## What you should do
Each record should be given again exactly as it appears, with no image included.

—————

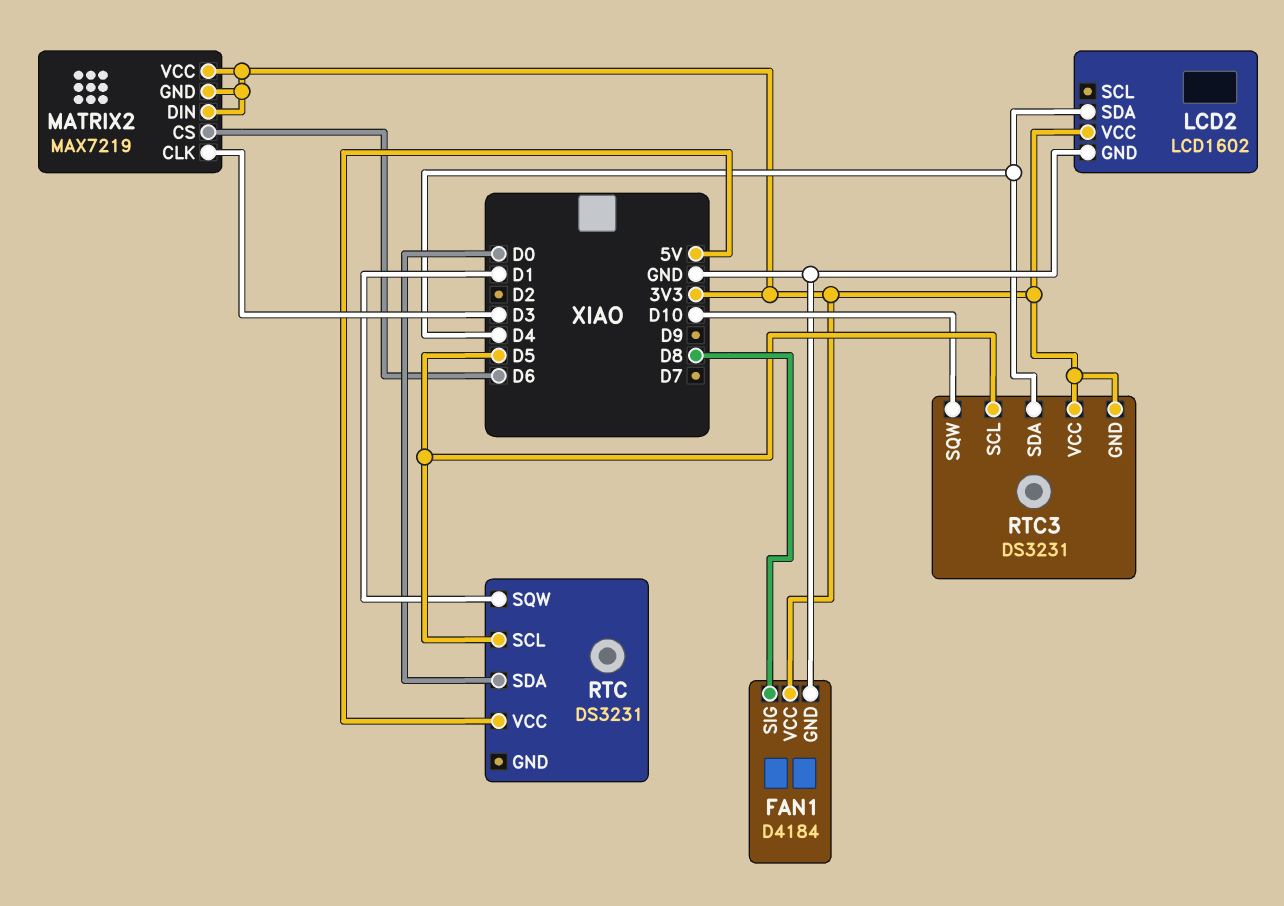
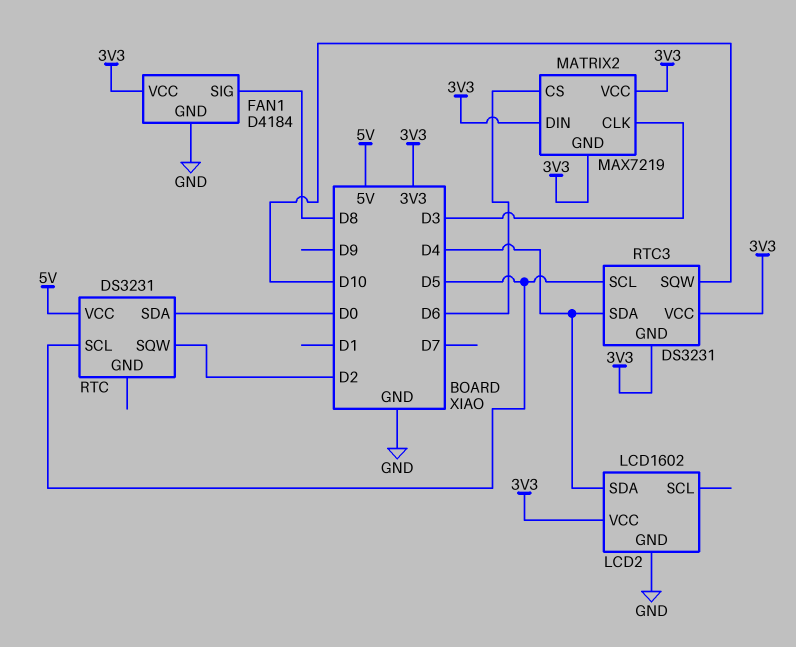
RTC pin SQW: D1 -> D2

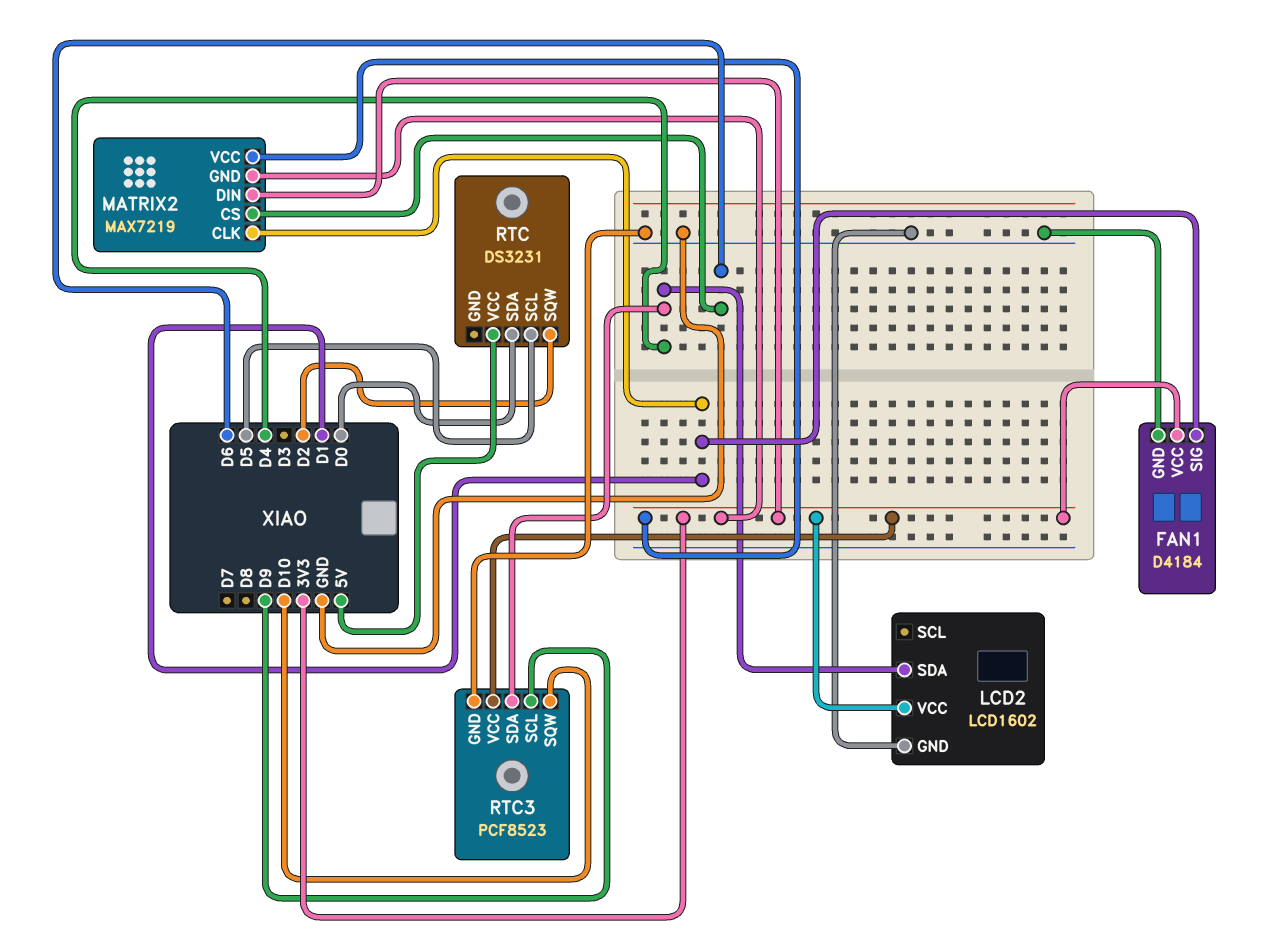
FAN1 pin SIG: D8 -> D1
MATRIX2 pin CLK: D3 -> D1
RTC3: DS3231 -> PCF8523
RTC3 pin GND: 3V3 -> GND
RTC3 pin SCL: D5 -> D9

—————

## Task result
RTC pin SQW: D1 -> D2

FAN1 pin SIG: D8 -> D1
MATRIX2 pin CLK: D3 -> D1
RTC3: DS3231 -> PCF8523
RTC3 pin GND: 3V3 -> GND
RTC3 pin SCL: D5 -> D9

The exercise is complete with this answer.